Give the records below again, word for word. No pictures belong in the copy.

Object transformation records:
----------------

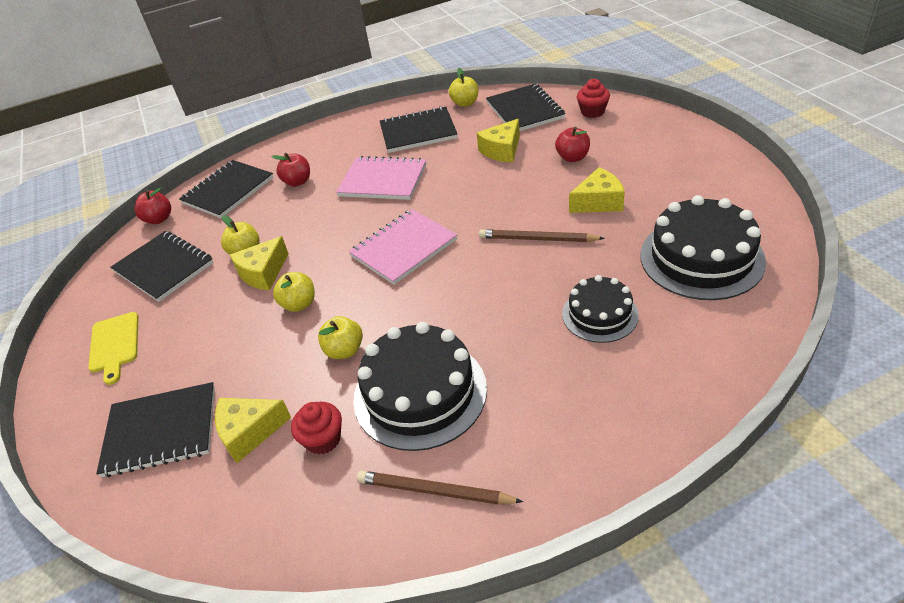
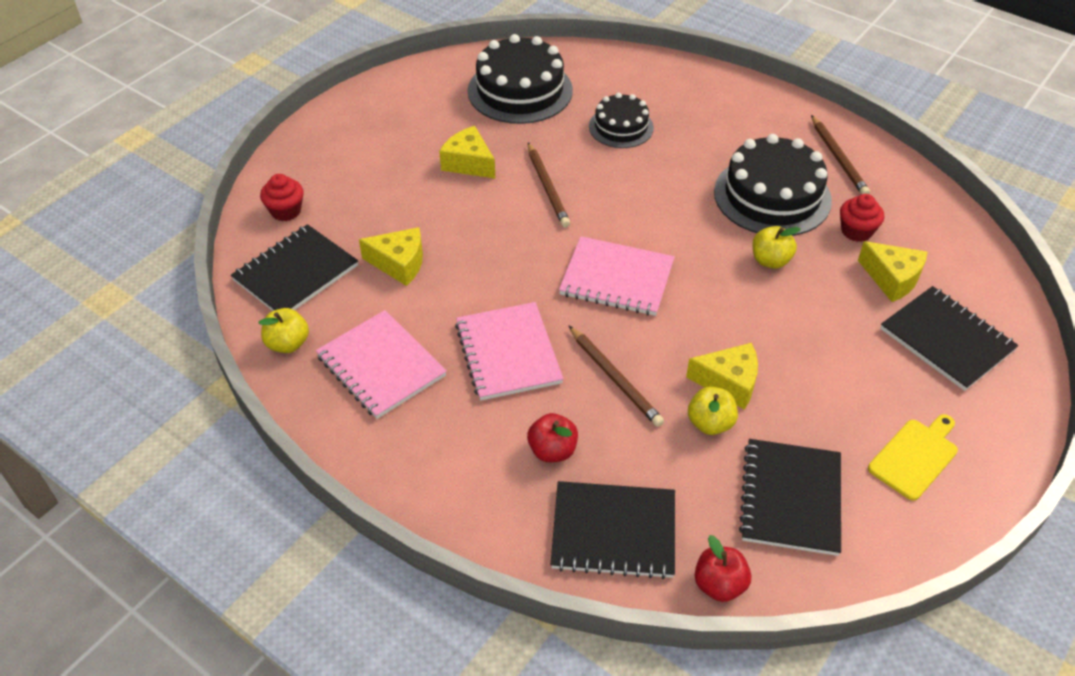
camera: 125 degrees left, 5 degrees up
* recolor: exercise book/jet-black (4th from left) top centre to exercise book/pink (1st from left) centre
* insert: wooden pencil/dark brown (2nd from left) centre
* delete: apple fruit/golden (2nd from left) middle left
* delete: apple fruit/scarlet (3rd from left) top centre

----------------

Solution to the exercise.
camera: 125 degrees left, 5 degrees up
* recolor: exercise book/jet-black (4th from left) top centre to exercise book/pink (1st from left) centre
* insert: wooden pencil/dark brown (2nd from left) centre
* delete: apple fruit/golden (2nd from left) middle left
* delete: apple fruit/scarlet (3rd from left) top centre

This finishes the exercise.